# Instructions for the task:
Report how many lines in the records carry the string "brown", and give no further text.

# Provided data:
┏━━

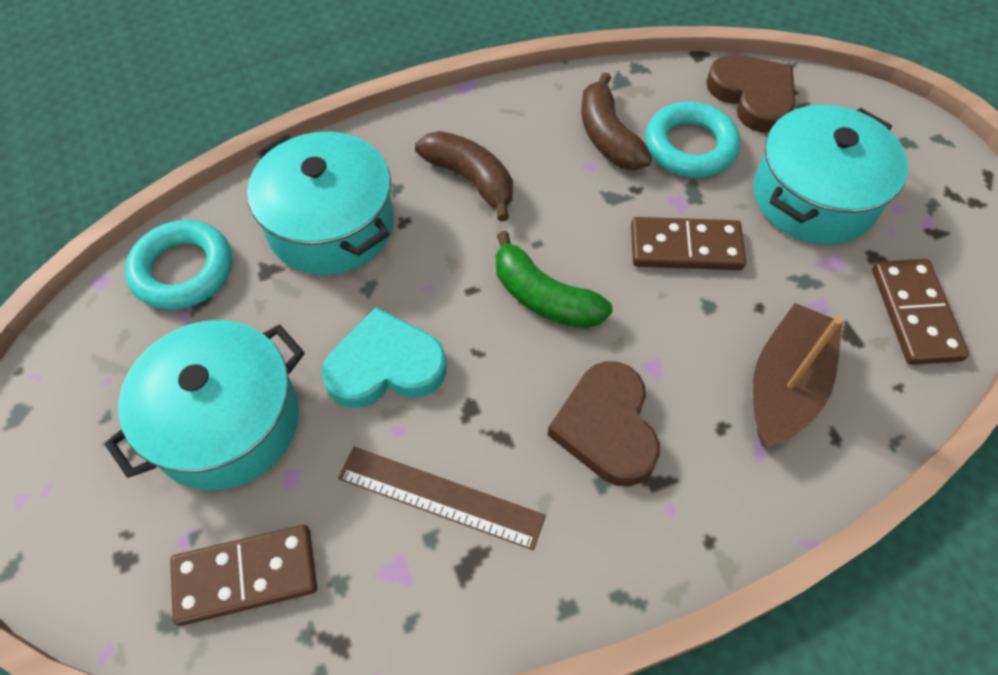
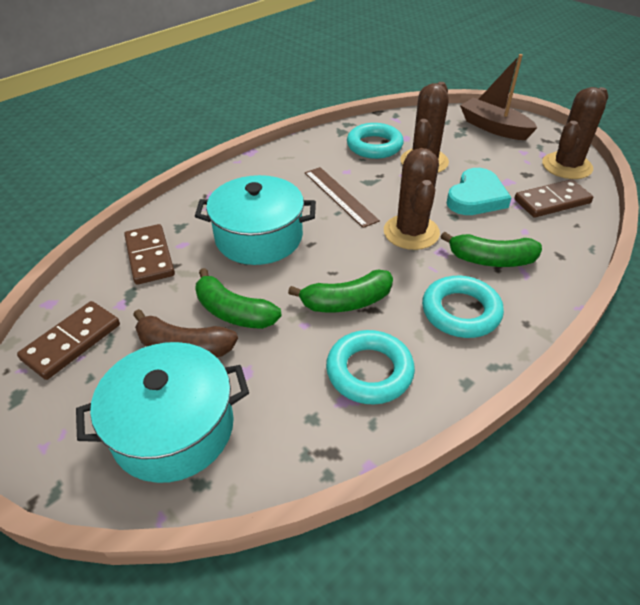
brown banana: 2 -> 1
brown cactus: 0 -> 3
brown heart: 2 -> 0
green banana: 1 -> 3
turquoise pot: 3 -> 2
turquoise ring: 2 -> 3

┗━━
┏━━

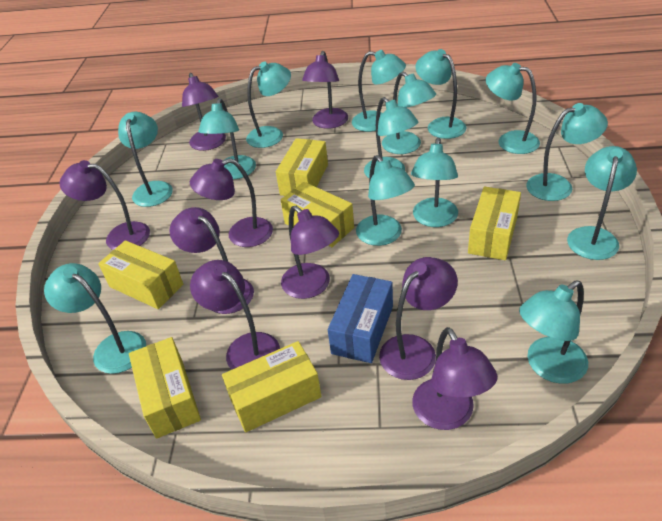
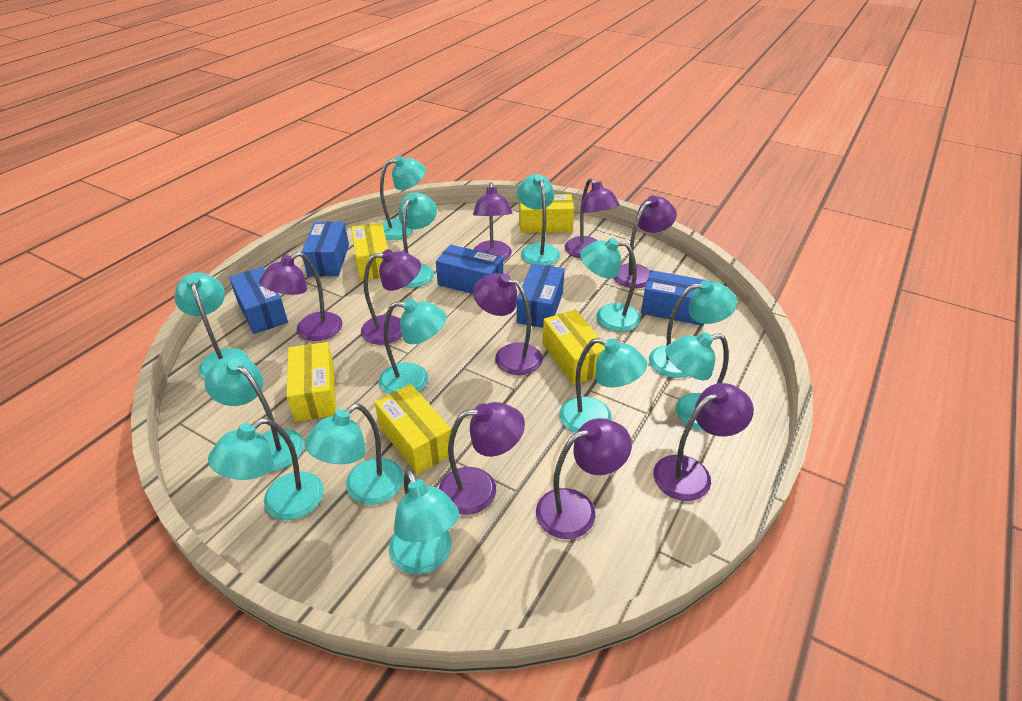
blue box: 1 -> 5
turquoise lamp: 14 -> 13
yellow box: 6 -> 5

┗━━

# Answer section:
3